I'd like the entries reproduced exactly, with all pictures omitted.
□ □ □ □
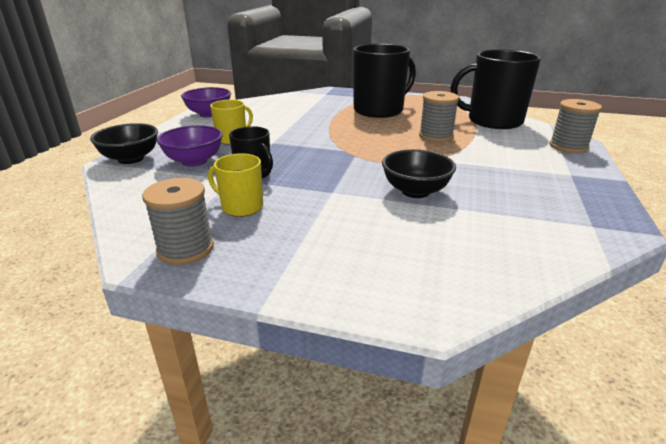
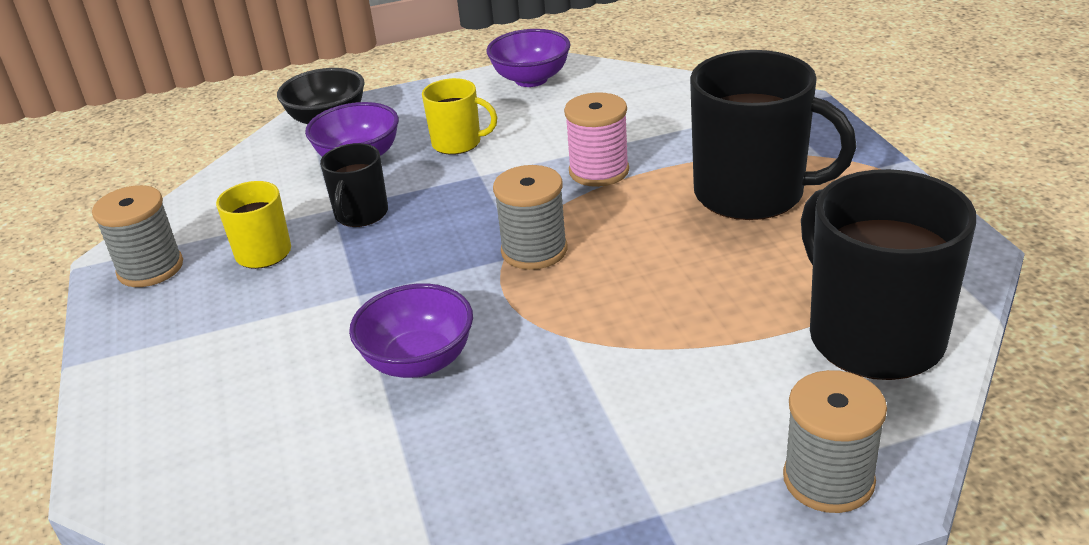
camera: 60 degrees right, 5 degrees up
(316, 124) = (599, 171): none -> pink spool
(415, 191) = (419, 361): black bowl -> purple bowl
(435, 136) = (684, 299): grey spool -> grey spool (534, 250)

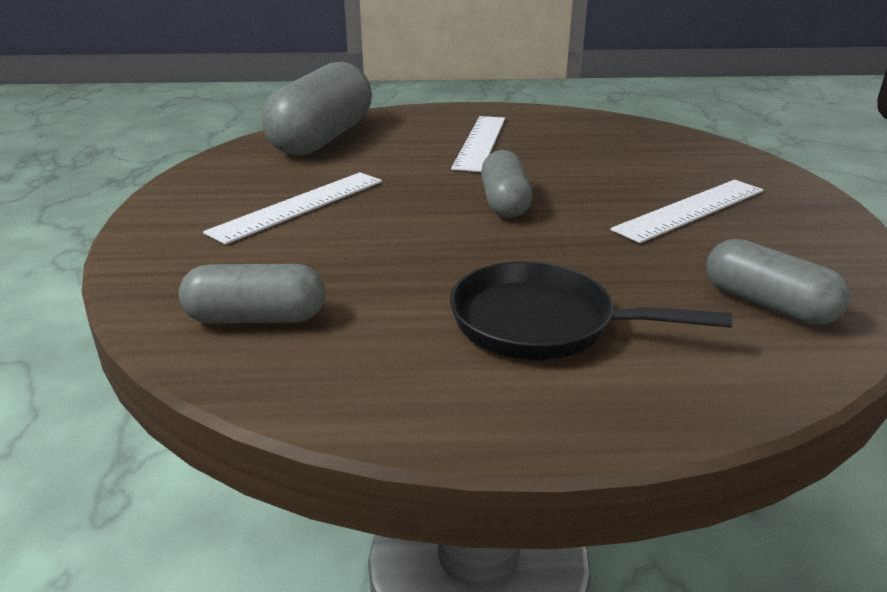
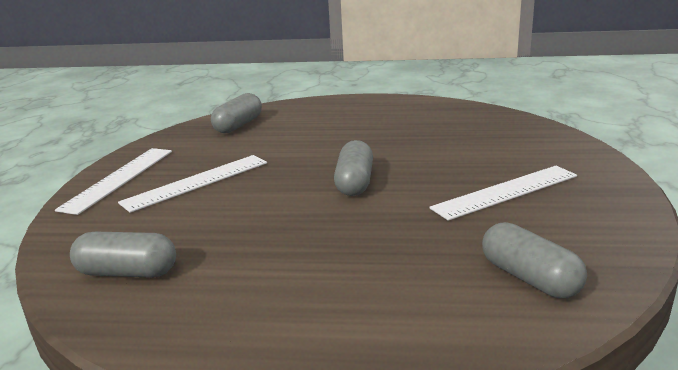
camera: 10 degrees right, 5 degrees down
(322, 138) = (238, 125): grey capsule -> grey capsule, size x0.54
(480, 142) = (359, 129): white ruler -> white ruler (118, 179)
(542, 323) = (337, 286): black pan -> none

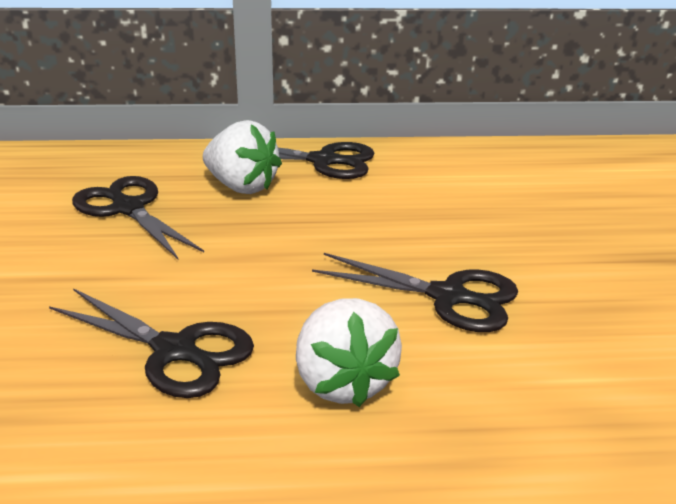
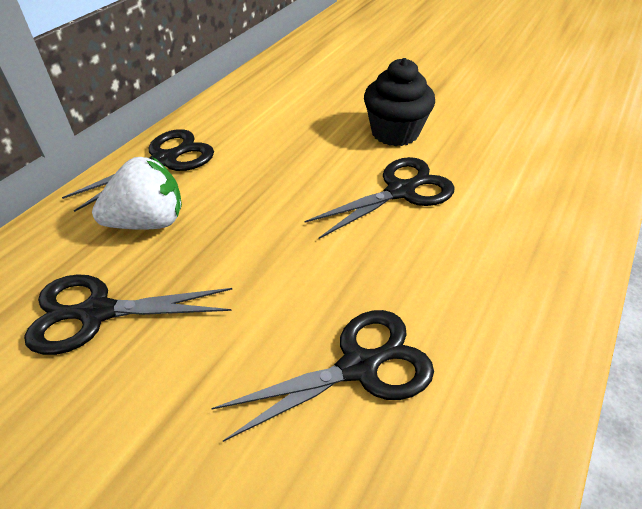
camera: 55 degrees left, 15 degrees up
(343, 382) = (459, 285): white strawberry -> none
(549, 259) = (395, 132): none -> black cupcake

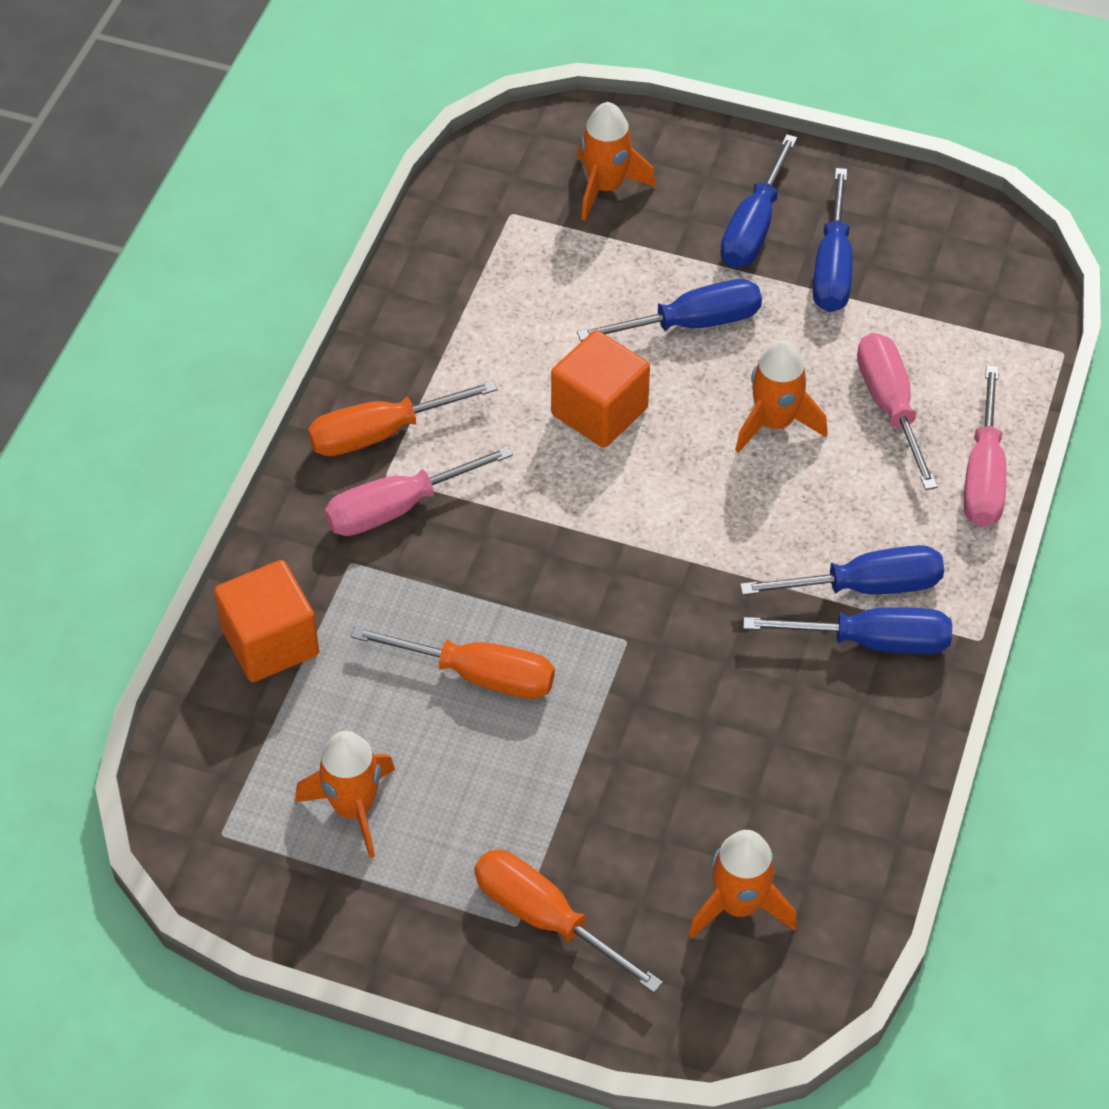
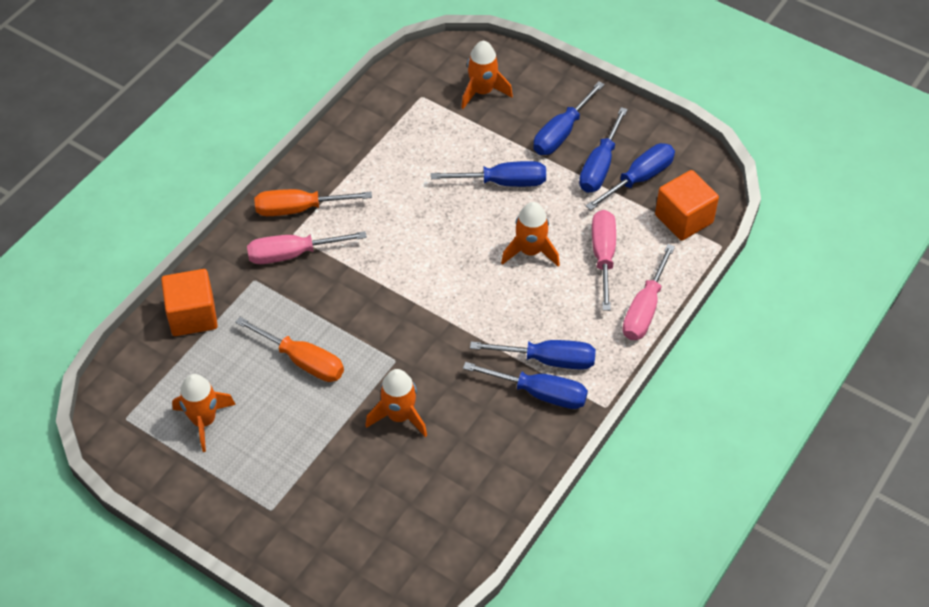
camera: 15 degrees right, 0 degrees up
(546, 919) = (289, 511): orange screwdriver -> none
(599, 411) = (429, 223): orange cube -> orange cube (684, 219)
(739, 905) = (403, 530): orange rocket -> orange rocket (399, 416)
(899, 275) = (638, 179): none -> blue screwdriver

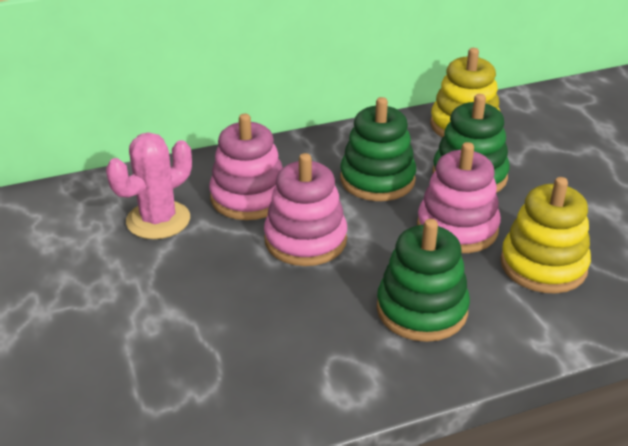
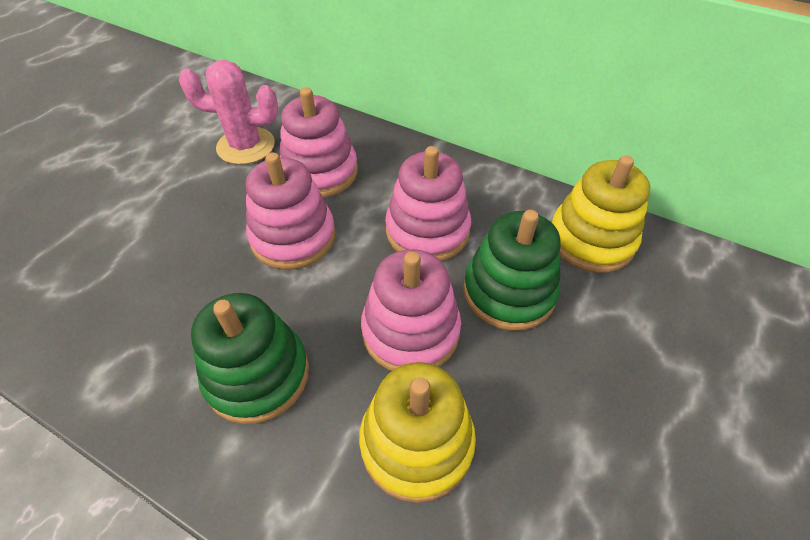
camera: 50 degrees right, 15 degrees up
(377, 180) = (427, 231): green stacking toy -> pink stacking toy

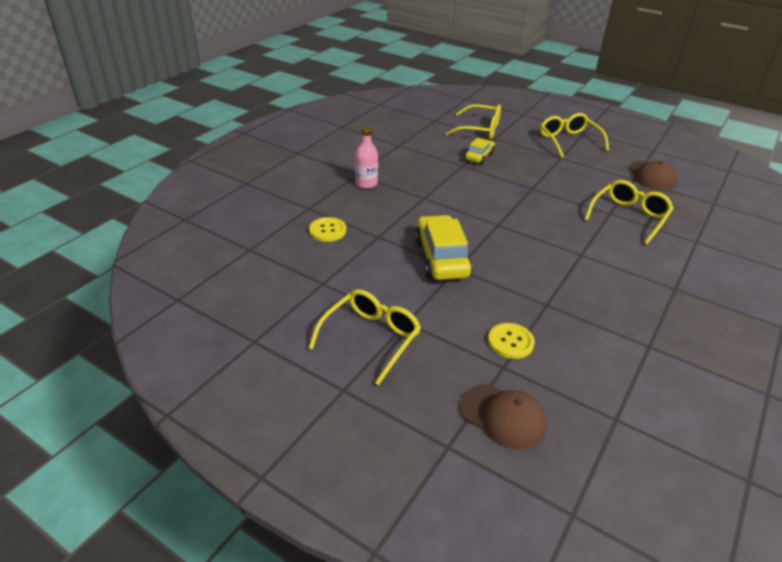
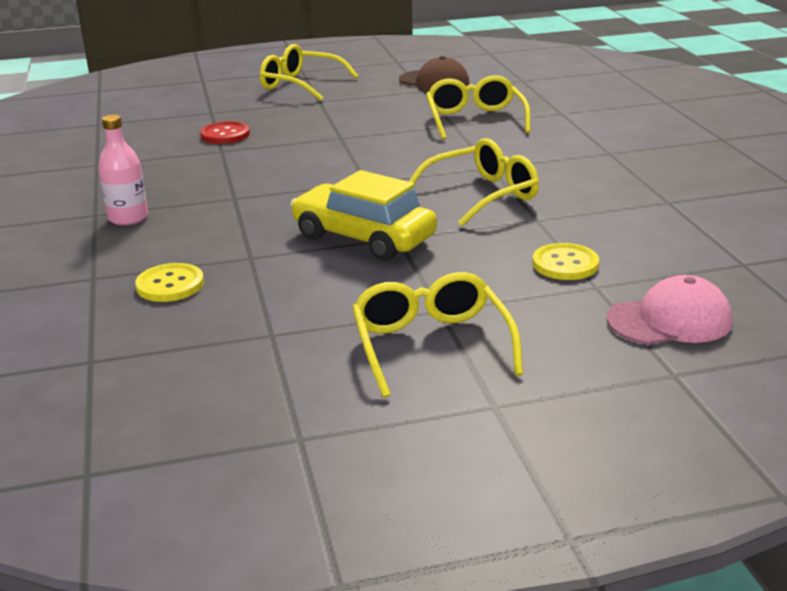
camera: 45 degrees left, 10 degrees down
(479, 156) = (225, 135): yellow car -> red button
(480, 129) = (177, 111): yellow glasses -> yellow glasses (482, 195)
(503, 416) = (669, 320): brown cap -> pink cap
□ □ □ □
• RESPONSE AREA:
camera: 60 degrees right, 5 degrees up
(316, 124) = (599, 171): none -> pink spool
(415, 191) = (419, 361): black bowl -> purple bowl
(435, 136) = (684, 299): grey spool -> grey spool (534, 250)

camera: 10 degrees right, 5 degrees down
(322, 138) = (238, 125): grey capsule -> grey capsule, size x0.54
(480, 142) = (359, 129): white ruler -> white ruler (118, 179)
(542, 323) = (337, 286): black pan -> none

camera: 55 degrees left, 15 degrees up
(343, 382) = (459, 285): white strawberry -> none
(549, 259) = (395, 132): none -> black cupcake

camera: 15 degrees right, 0 degrees up
(546, 919) = (289, 511): orange screwdriver -> none
(599, 411) = (429, 223): orange cube -> orange cube (684, 219)
(739, 905) = (403, 530): orange rocket -> orange rocket (399, 416)
(899, 275) = (638, 179): none -> blue screwdriver

camera: 50 degrees right, 15 degrees up
(377, 180) = (427, 231): green stacking toy -> pink stacking toy

camera: 45 degrees left, 10 degrees down
(479, 156) = (225, 135): yellow car -> red button
(480, 129) = (177, 111): yellow glasses -> yellow glasses (482, 195)
(503, 416) = (669, 320): brown cap -> pink cap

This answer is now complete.